→ What needs to be done
Only the pictures are to be left out; set down the rest of the records exactly.

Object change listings
• • • • • • •
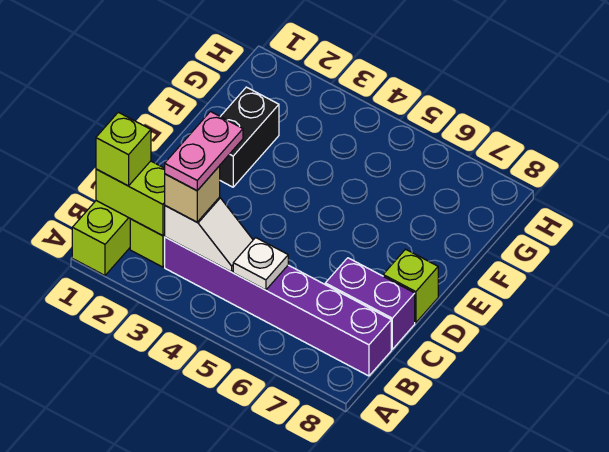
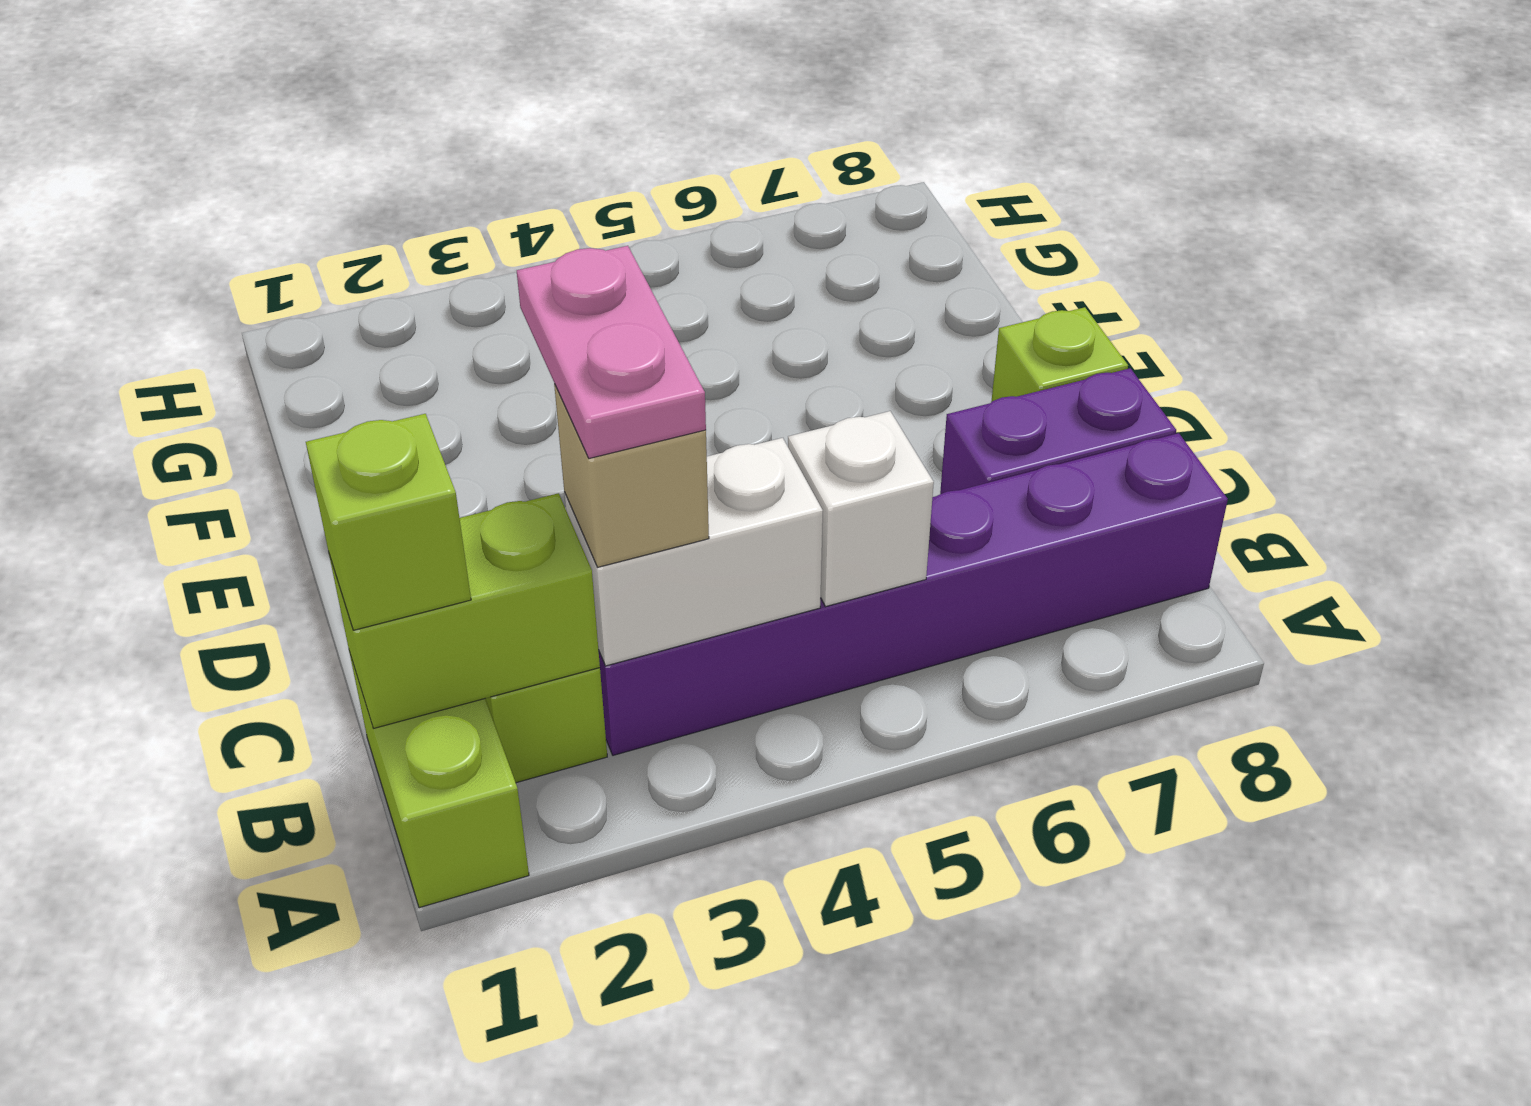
white slope B3:B4 level 2 top 3 -> white brick B3:B4 level 2
white plate B5 level 2 -> white brick B5 level 2
black brick E2:F2 level 1 -> none

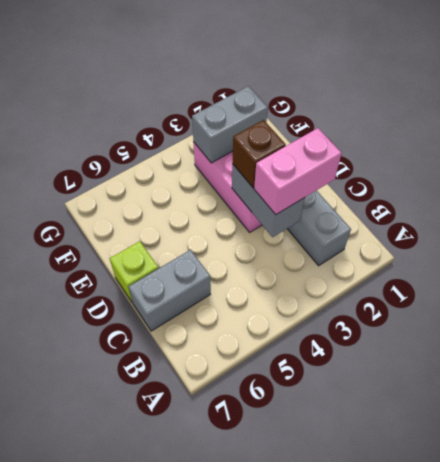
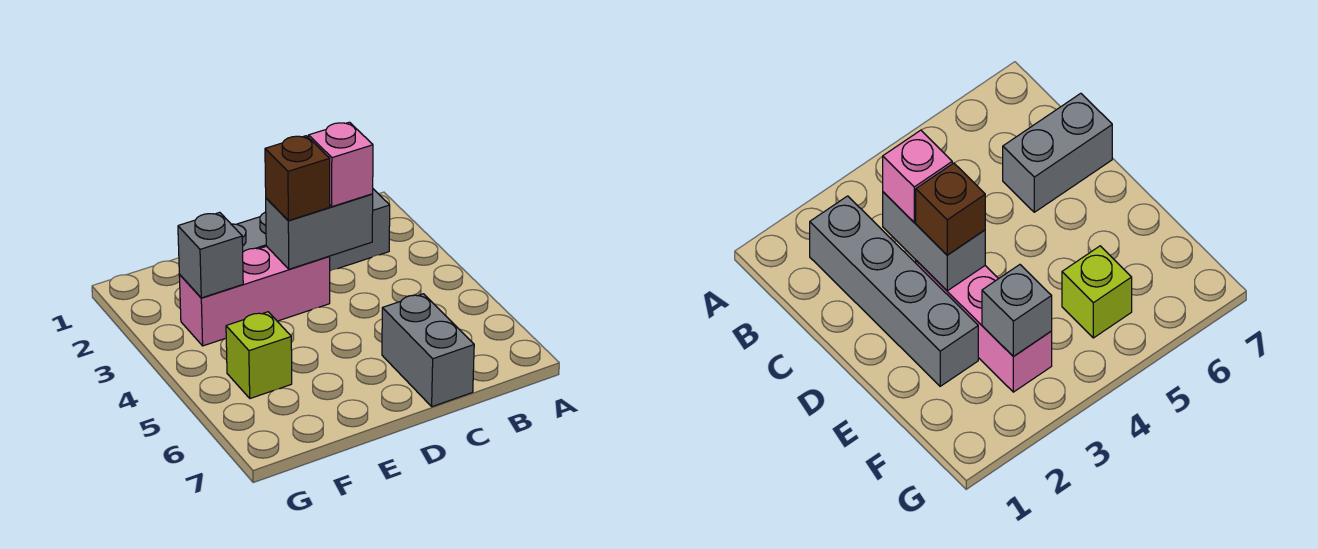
pink brick C2:C3 level 3 -> pink brick C3 level 3
lime brick D7 level 1 -> lime brick F5 level 1
grey brick F2:F3 level 2 -> grey brick F3 level 2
• • • • • • •
→ Worked solution
white slope B3:B4 level 2 top 3 -> white brick B3:B4 level 2
white plate B5 level 2 -> white brick B5 level 2
black brick E2:F2 level 1 -> none

pink brick C2:C3 level 3 -> pink brick C3 level 3
lime brick D7 level 1 -> lime brick F5 level 1
grey brick F2:F3 level 2 -> grey brick F3 level 2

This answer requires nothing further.